Object position data
-=-=-
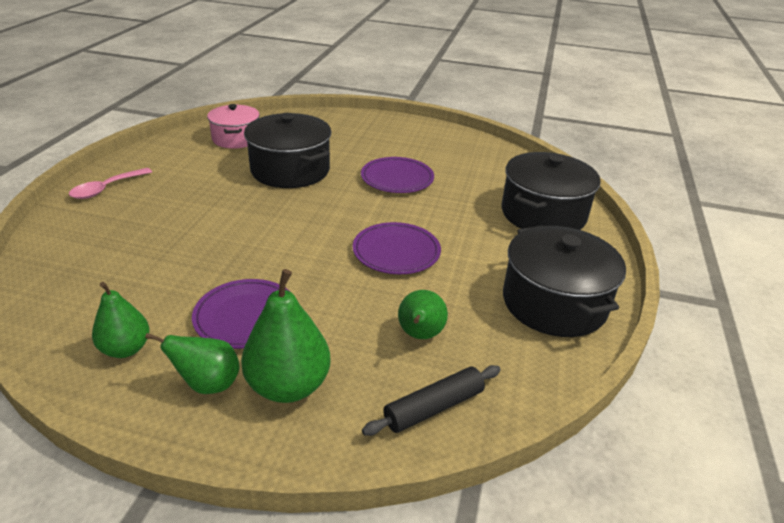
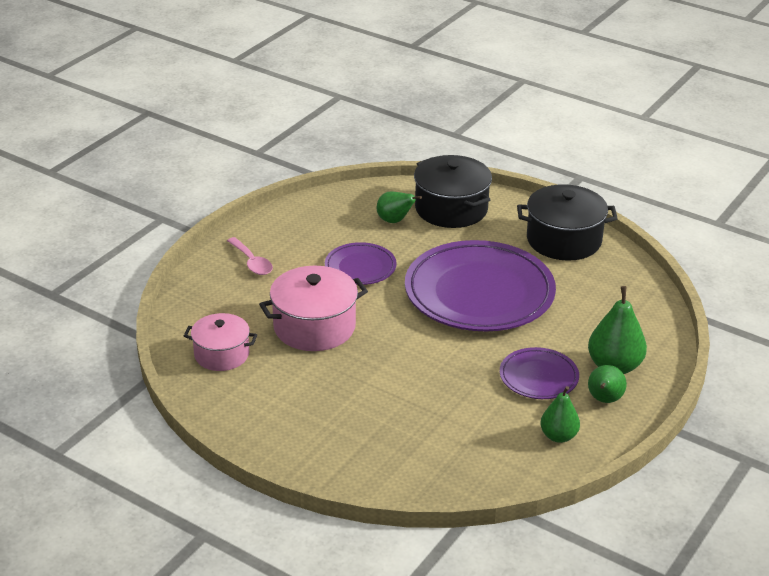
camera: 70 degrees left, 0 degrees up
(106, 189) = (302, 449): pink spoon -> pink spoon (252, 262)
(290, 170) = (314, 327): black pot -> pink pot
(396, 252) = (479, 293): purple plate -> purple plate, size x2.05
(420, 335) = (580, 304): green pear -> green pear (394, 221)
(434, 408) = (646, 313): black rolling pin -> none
-=-=-
# EXERCISE OBJECTIVE
Word for word, give the entries above again, with no images included.

# EXPECTED ANSWER
camera: 70 degrees left, 0 degrees up
(106, 189) = (302, 449): pink spoon -> pink spoon (252, 262)
(290, 170) = (314, 327): black pot -> pink pot
(396, 252) = (479, 293): purple plate -> purple plate, size x2.05
(420, 335) = (580, 304): green pear -> green pear (394, 221)
(434, 408) = (646, 313): black rolling pin -> none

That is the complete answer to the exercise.